# Requirement:
Please could you give again the lines from the one holding "(296, 432) = (169, 280): turquoise" through the final line of the data below, exactly, with no other lines?

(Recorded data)

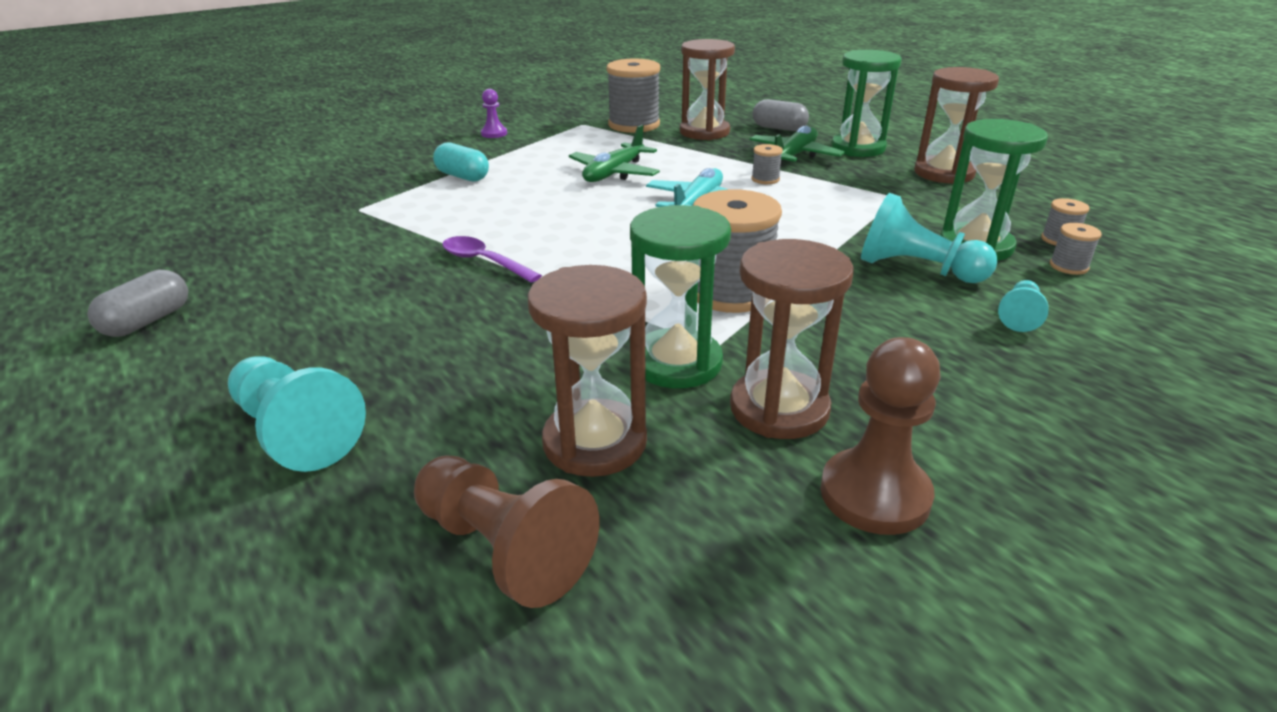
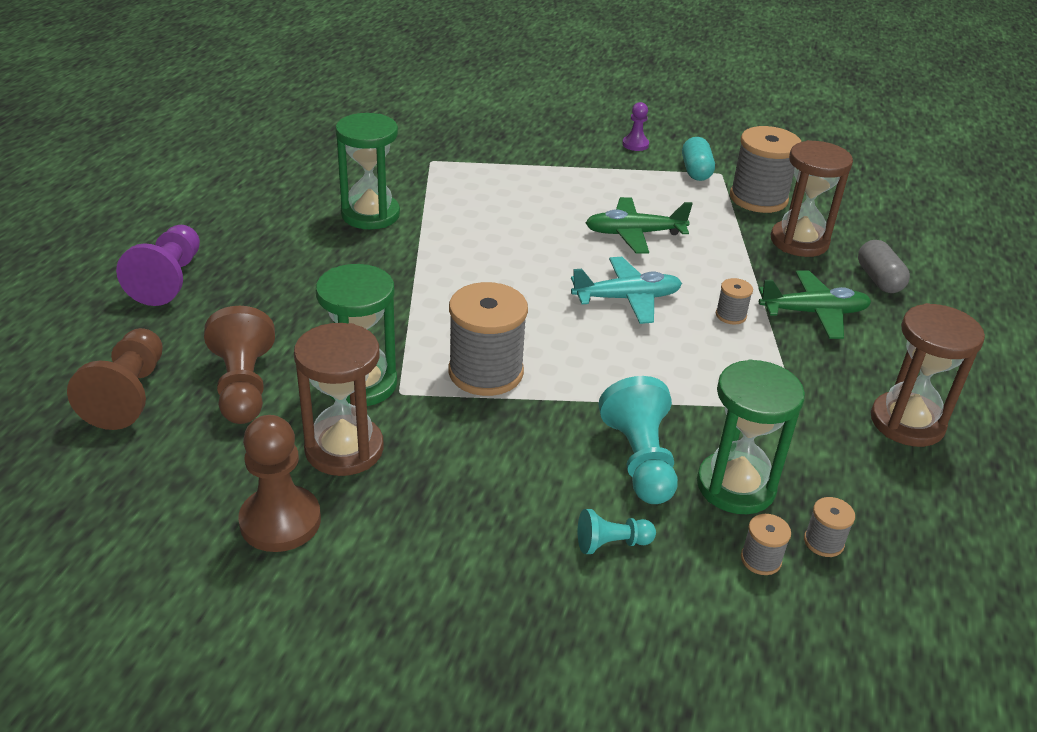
camera: 50 degrees right, 5 degrees up
(148, 321) = (224, 174): grey capsule -> none
(296, 432) = (169, 280): turquoise pawn -> purple pawn
(463, 176) = (535, 172): turquoise capsule -> turquoise capsule (696, 171)
(484, 262) = (413, 246): purple spoon -> none
(595, 442) = (243, 386): brown hourglass -> brown pawn
(858, 148) = (897, 346): green hourglass -> green hourglass (370, 215)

# Answer below:
(296, 432) = (169, 280): turquoise pawn -> purple pawn
(463, 176) = (535, 172): turquoise capsule -> turquoise capsule (696, 171)
(484, 262) = (413, 246): purple spoon -> none
(595, 442) = (243, 386): brown hourglass -> brown pawn
(858, 148) = (897, 346): green hourglass -> green hourglass (370, 215)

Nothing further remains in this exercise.